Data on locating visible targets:

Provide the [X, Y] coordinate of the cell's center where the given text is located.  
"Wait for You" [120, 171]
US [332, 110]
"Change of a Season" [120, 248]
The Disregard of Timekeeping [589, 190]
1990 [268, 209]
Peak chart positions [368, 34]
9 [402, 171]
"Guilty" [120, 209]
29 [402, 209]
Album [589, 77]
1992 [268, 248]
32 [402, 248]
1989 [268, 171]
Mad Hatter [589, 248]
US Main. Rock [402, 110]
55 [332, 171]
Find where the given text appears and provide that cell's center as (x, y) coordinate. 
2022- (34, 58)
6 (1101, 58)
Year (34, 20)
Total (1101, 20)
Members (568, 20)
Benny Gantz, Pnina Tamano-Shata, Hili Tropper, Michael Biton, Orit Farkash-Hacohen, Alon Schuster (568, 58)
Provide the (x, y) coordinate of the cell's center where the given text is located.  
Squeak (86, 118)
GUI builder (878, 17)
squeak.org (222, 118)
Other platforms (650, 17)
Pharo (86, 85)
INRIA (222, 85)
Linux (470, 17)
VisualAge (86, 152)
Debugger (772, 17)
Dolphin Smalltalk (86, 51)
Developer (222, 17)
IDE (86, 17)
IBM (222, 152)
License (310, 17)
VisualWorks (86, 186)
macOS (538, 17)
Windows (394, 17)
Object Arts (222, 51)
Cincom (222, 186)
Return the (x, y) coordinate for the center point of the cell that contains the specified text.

● What the task asks
Copy the material from its start through the line containing "Other platforms (650, 17)", inclusive, swapping in "position" wherever "coordinate" appears and leaving everything else unchanged.

● Answer for this exercise
Provide the [X, Y] position of the cell's center where the given text is located.  
"Wait for You" [120, 171]
US [332, 110]
"Change of a Season" [120, 248]
The Disregard of Timekeeping [589, 190]
1990 [268, 209]
Peak chart positions [368, 34]
9 [402, 171]
"Guilty" [120, 209]
29 [402, 209]
Album [589, 77]
1992 [268, 248]
32 [402, 248]
1989 [268, 171]
Mad Hatter [589, 248]
US Main. Rock [402, 110]
55 [332, 171]
Find where the given text appears and provide that cell's center as (x, y) position. 
2022- (34, 58)
6 (1101, 58)
Year (34, 20)
Total (1101, 20)
Members (568, 20)
Benny Gantz, Pnina Tamano-Shata, Hili Tropper, Michael Biton, Orit Farkash-Hacohen, Alon Schuster (568, 58)
Provide the (x, y) position of the cell's center where the given text is located.  
Squeak (86, 118)
GUI builder (878, 17)
squeak.org (222, 118)
Other platforms (650, 17)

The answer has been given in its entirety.